To do
Please output each entry exactly as it appears.

Data
┄┄┄┄┄┄

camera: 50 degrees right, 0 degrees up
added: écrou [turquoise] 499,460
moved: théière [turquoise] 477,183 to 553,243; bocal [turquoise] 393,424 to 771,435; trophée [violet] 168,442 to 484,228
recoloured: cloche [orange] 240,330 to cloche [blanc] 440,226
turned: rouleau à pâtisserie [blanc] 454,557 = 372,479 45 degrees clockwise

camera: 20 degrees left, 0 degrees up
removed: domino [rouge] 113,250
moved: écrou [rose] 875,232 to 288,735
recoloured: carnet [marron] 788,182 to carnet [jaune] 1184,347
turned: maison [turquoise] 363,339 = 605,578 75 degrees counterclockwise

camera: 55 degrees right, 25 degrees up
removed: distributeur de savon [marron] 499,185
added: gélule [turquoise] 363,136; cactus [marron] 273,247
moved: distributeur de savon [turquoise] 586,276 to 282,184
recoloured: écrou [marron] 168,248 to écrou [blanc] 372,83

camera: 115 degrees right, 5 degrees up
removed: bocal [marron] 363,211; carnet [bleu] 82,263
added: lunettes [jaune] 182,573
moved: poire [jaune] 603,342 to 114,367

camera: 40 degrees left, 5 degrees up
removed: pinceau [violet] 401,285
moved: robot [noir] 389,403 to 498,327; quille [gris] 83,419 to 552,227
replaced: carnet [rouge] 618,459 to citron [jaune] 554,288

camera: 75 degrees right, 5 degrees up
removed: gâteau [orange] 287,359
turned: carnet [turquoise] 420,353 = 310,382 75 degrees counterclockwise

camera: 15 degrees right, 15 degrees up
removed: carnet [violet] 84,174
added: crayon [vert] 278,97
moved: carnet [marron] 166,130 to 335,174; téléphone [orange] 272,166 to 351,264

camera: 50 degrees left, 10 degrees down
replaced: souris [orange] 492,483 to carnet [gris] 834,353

┄┄┄┄┄┄

Exercise result
camera: 50 degrees right, 0 degrees up
added: écrou [turquoise] 499,460
moved: théière [turquoise] 477,183 to 553,243; bocal [turquoise] 393,424 to 771,435; trophée [violet] 168,442 to 484,228
recoloured: cloche [orange] 240,330 to cloche [blanc] 440,226
turned: rouleau à pâtisserie [blanc] 454,557 = 372,479 45 degrees clockwise

camera: 20 degrees left, 0 degrees up
removed: domino [rouge] 113,250
moved: écrou [rose] 875,232 to 288,735
recoloured: carnet [marron] 788,182 to carnet [jaune] 1184,347
turned: maison [turquoise] 363,339 = 605,578 75 degrees counterclockwise

camera: 55 degrees right, 25 degrees up
removed: distributeur de savon [marron] 499,185
added: gélule [turquoise] 363,136; cactus [marron] 273,247
moved: distributeur de savon [turquoise] 586,276 to 282,184
recoloured: écrou [marron] 168,248 to écrou [blanc] 372,83

camera: 115 degrees right, 5 degrees up
removed: bocal [marron] 363,211; carnet [bleu] 82,263
added: lunettes [jaune] 182,573
moved: poire [jaune] 603,342 to 114,367

camera: 40 degrees left, 5 degrees up
removed: pinceau [violet] 401,285
moved: robot [noir] 389,403 to 498,327; quille [gris] 83,419 to 552,227
replaced: carnet [rouge] 618,459 to citron [jaune] 554,288

camera: 75 degrees right, 5 degrees up
removed: gâteau [orange] 287,359
turned: carnet [turquoise] 420,353 = 310,382 75 degrees counterclockwise

camera: 15 degrees right, 15 degrees up
removed: carnet [violet] 84,174
added: crayon [vert] 278,97
moved: carnet [marron] 166,130 to 335,174; téléphone [orange] 272,166 to 351,264

camera: 50 degrees left, 10 degrees down
replaced: souris [orange] 492,483 to carnet [gris] 834,353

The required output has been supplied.